EXERCISE BRIEF » How many of the lines in the material underneath include the string "square"? State the number only.

::::::

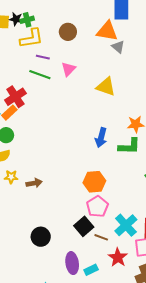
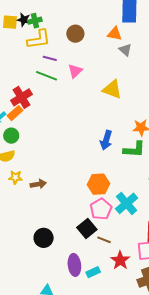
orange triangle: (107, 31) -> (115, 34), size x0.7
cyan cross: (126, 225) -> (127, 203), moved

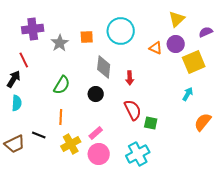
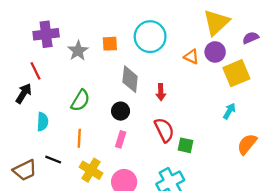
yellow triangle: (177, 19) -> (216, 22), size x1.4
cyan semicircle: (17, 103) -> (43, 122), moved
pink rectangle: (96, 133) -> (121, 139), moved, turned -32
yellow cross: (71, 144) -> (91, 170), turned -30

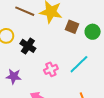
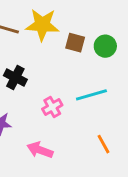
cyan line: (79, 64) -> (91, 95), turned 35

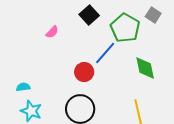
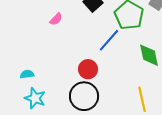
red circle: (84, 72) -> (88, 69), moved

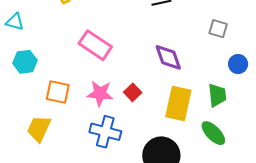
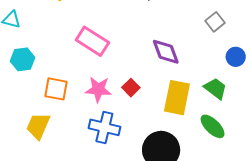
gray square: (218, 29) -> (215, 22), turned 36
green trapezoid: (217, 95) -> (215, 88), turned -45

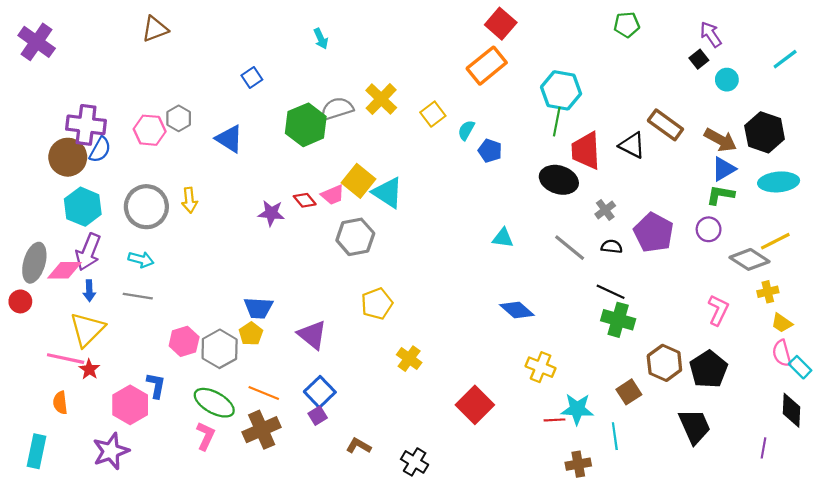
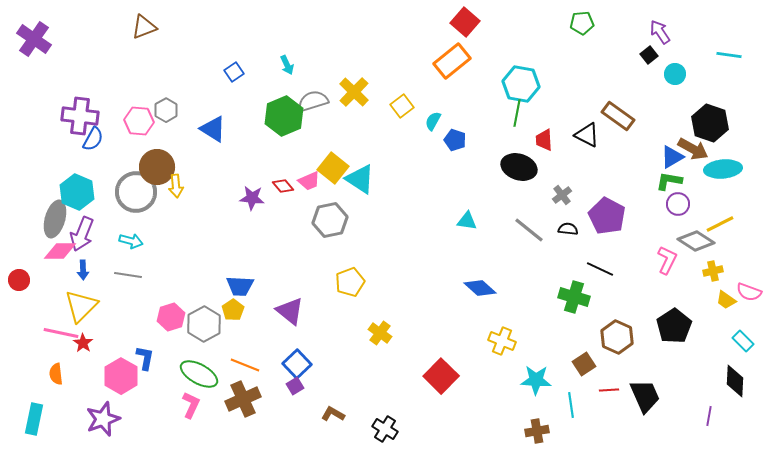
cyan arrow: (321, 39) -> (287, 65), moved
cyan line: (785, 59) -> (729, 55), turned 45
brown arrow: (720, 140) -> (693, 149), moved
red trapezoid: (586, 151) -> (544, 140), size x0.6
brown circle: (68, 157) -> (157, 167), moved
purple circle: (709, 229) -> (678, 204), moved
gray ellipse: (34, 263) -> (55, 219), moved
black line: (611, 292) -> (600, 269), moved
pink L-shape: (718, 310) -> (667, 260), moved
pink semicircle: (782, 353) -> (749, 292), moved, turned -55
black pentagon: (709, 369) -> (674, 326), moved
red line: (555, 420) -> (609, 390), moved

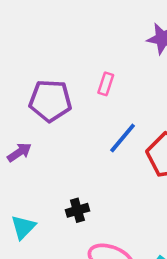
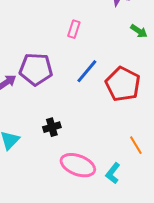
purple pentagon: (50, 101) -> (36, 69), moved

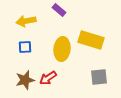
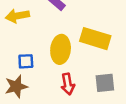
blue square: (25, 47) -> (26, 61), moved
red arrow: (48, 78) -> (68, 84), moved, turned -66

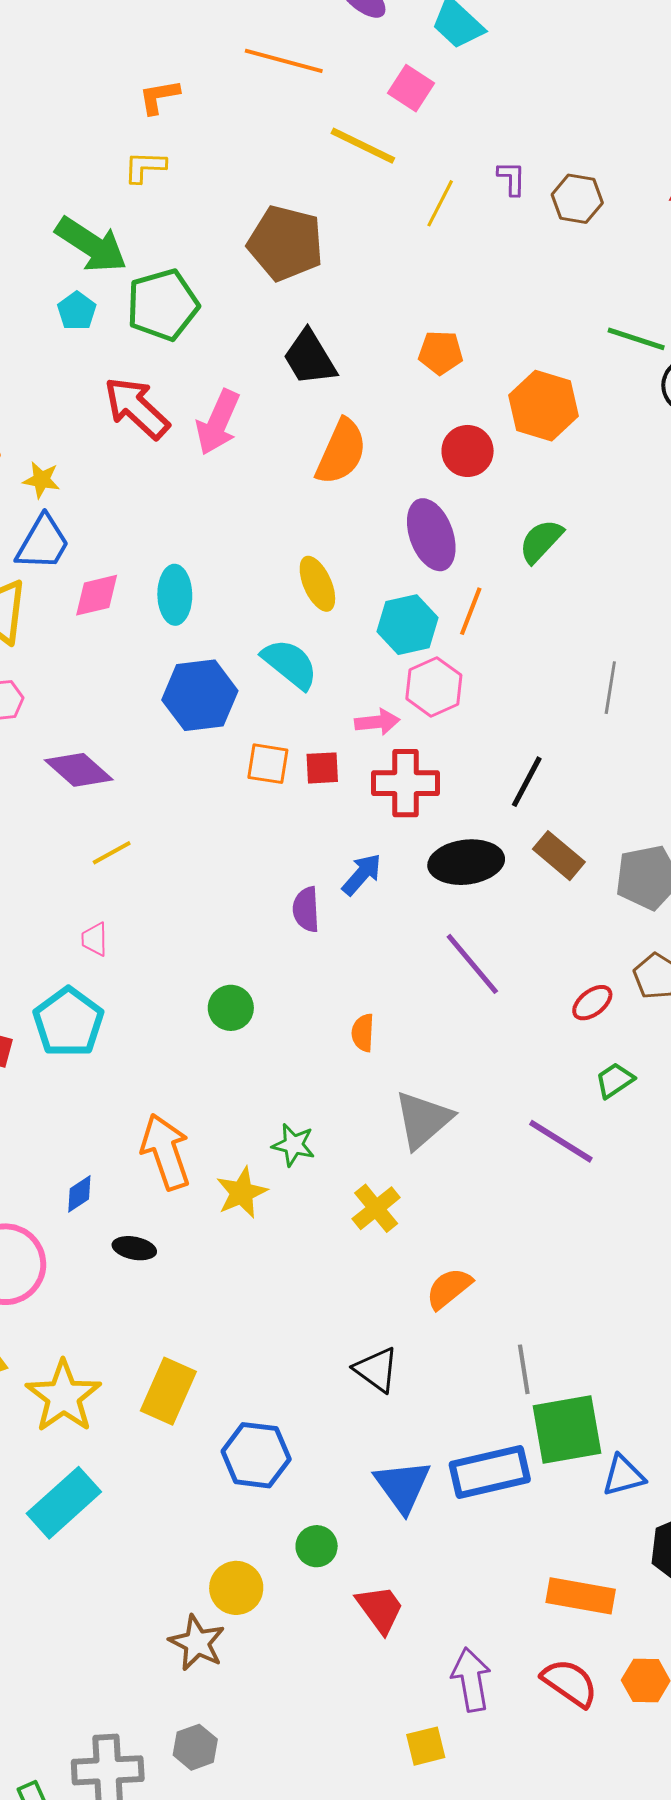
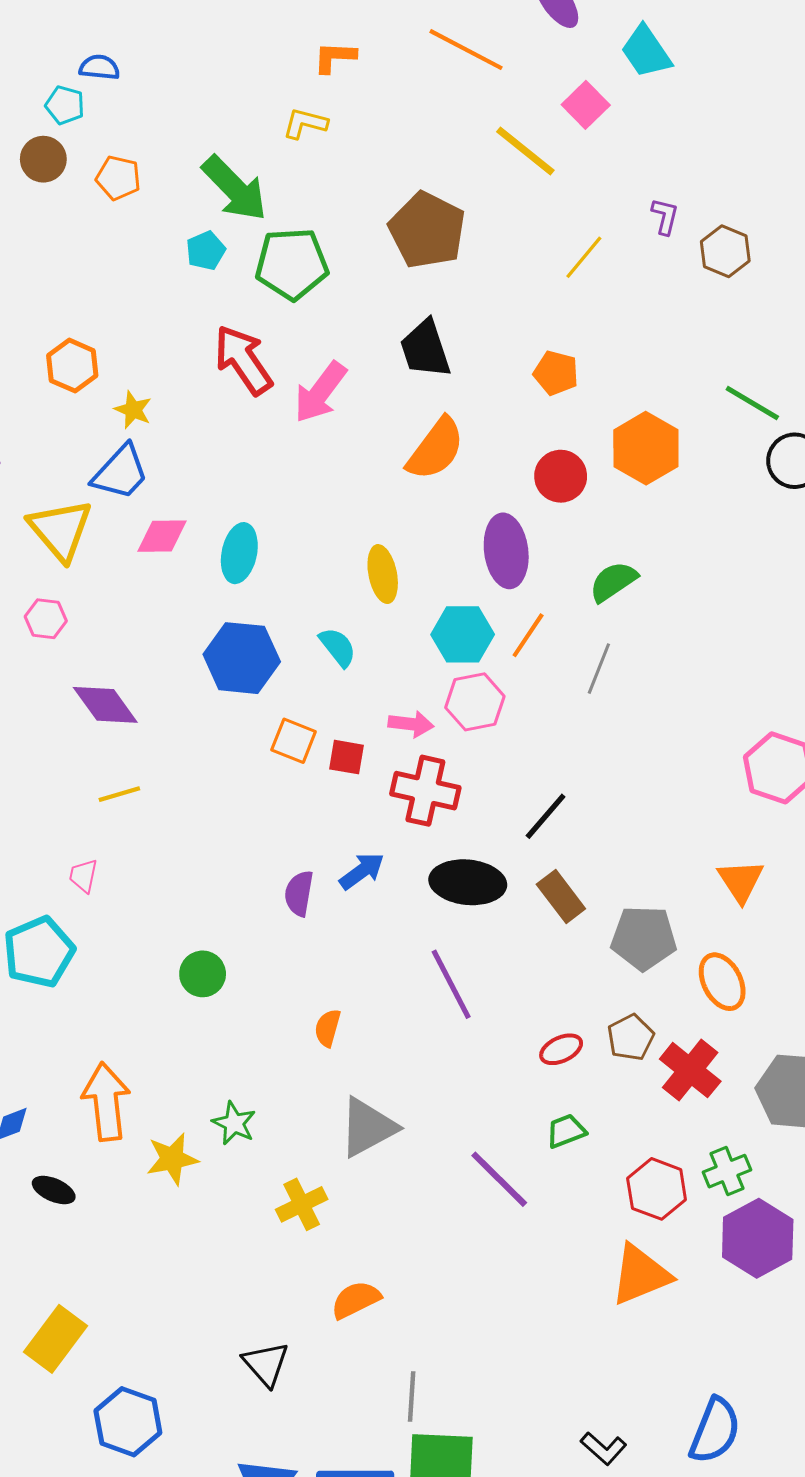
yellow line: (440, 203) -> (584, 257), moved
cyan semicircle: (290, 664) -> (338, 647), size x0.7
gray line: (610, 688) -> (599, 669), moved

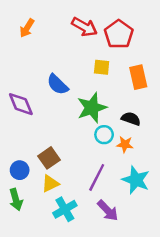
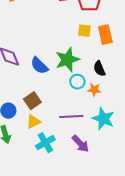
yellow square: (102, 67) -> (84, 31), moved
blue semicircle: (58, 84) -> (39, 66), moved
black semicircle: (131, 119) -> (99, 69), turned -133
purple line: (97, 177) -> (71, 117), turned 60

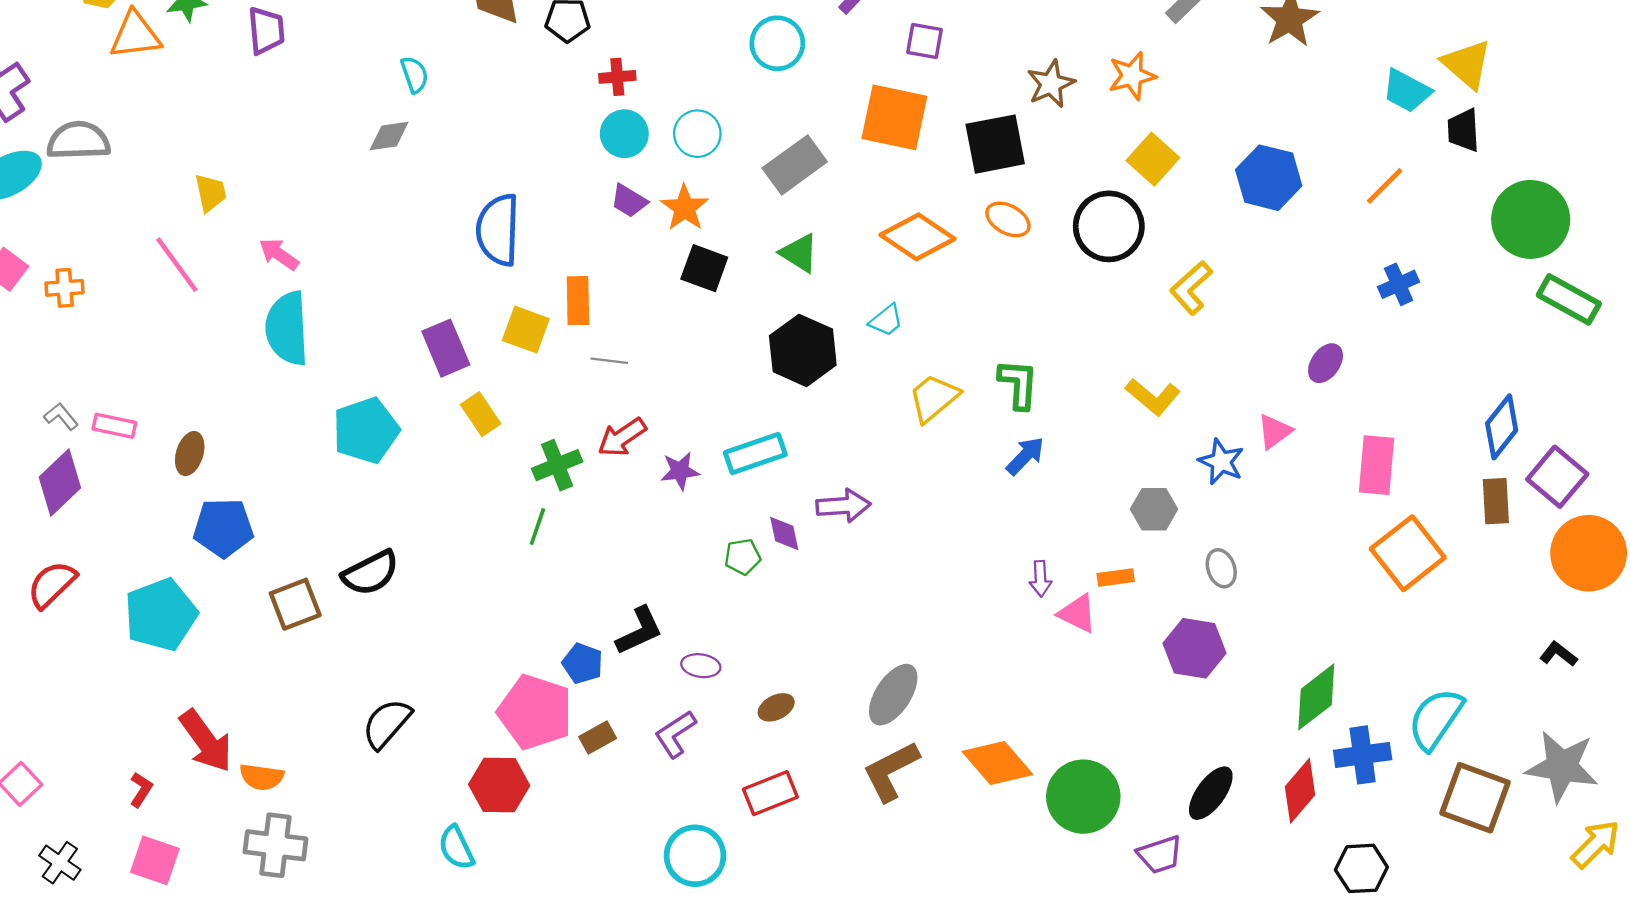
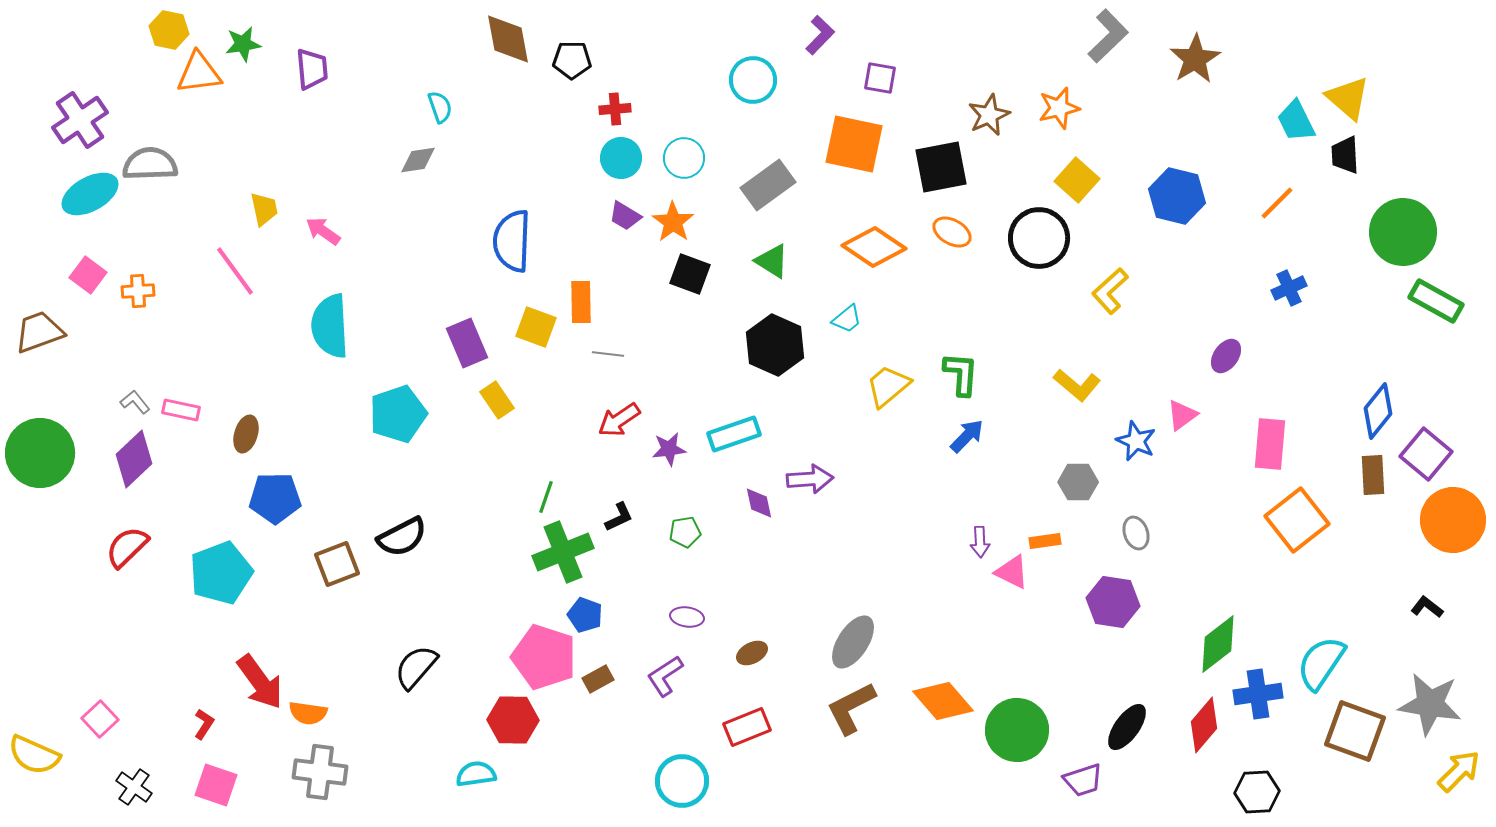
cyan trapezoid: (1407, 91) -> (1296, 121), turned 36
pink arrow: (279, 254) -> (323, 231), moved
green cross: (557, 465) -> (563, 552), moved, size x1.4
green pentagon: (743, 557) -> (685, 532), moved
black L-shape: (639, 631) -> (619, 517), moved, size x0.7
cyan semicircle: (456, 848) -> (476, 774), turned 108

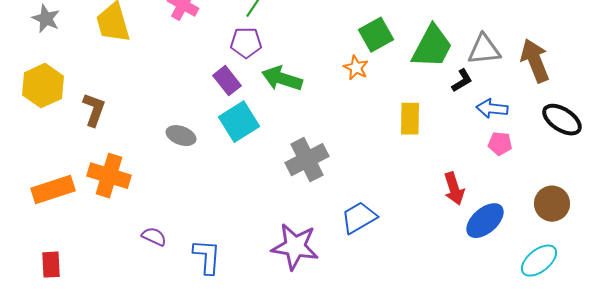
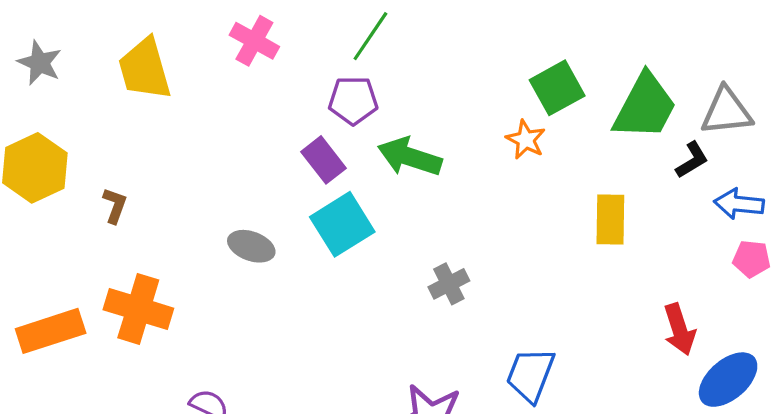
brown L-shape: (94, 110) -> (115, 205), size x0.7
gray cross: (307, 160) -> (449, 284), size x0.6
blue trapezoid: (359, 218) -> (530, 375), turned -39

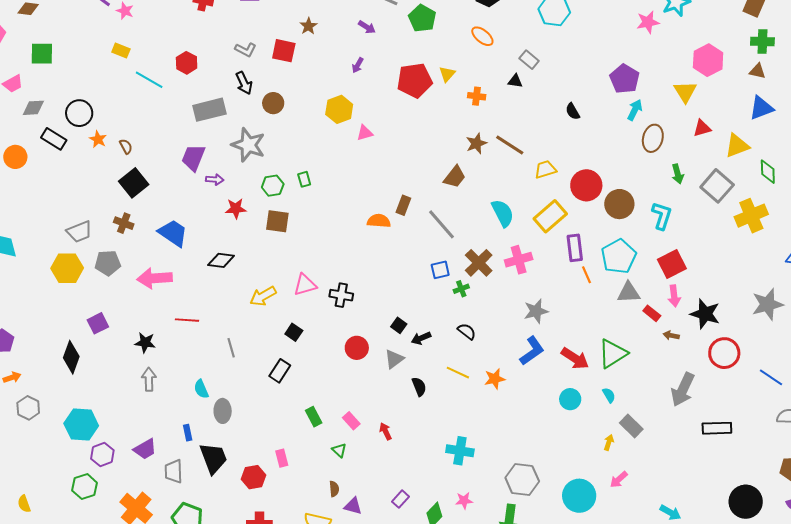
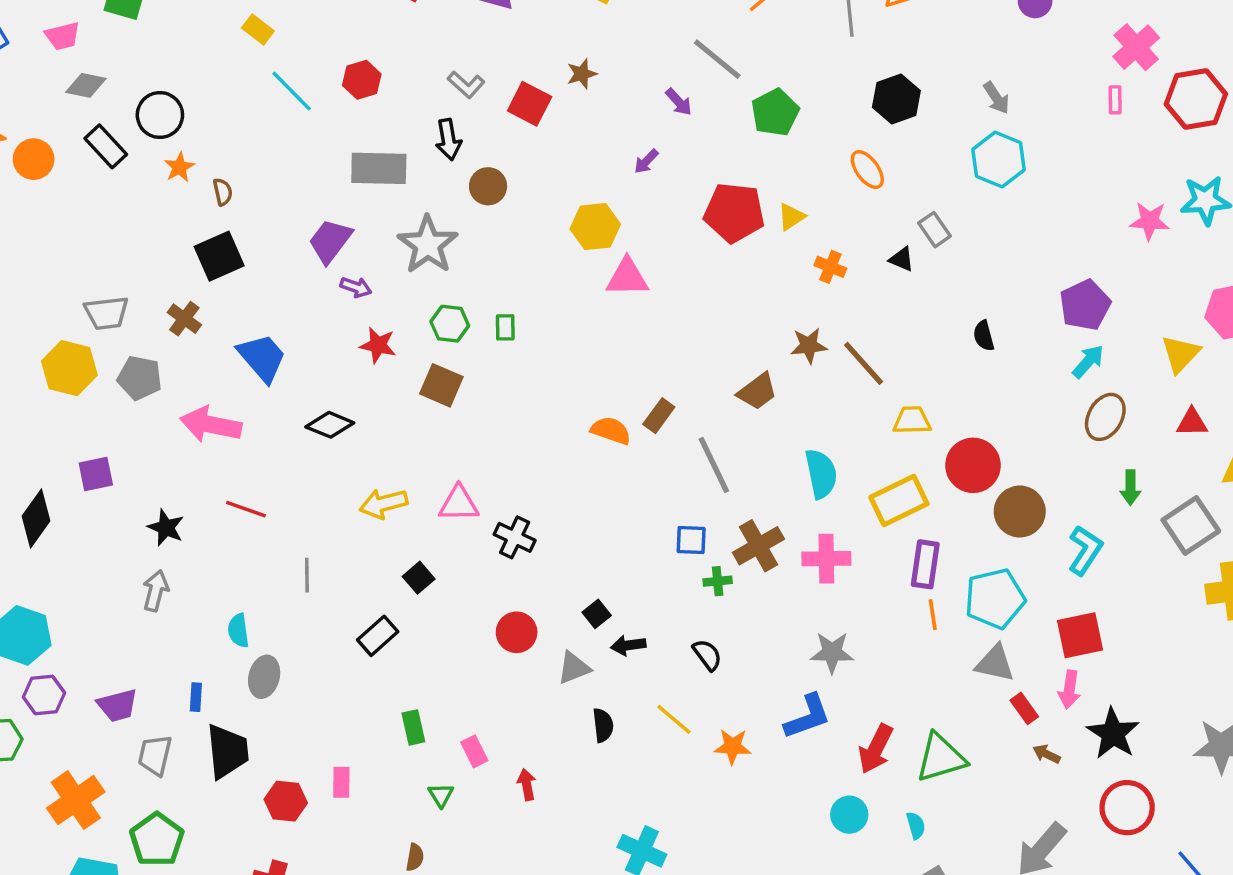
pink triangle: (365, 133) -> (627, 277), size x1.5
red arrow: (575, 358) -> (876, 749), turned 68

::::::

WRITTEN ANSWER » 3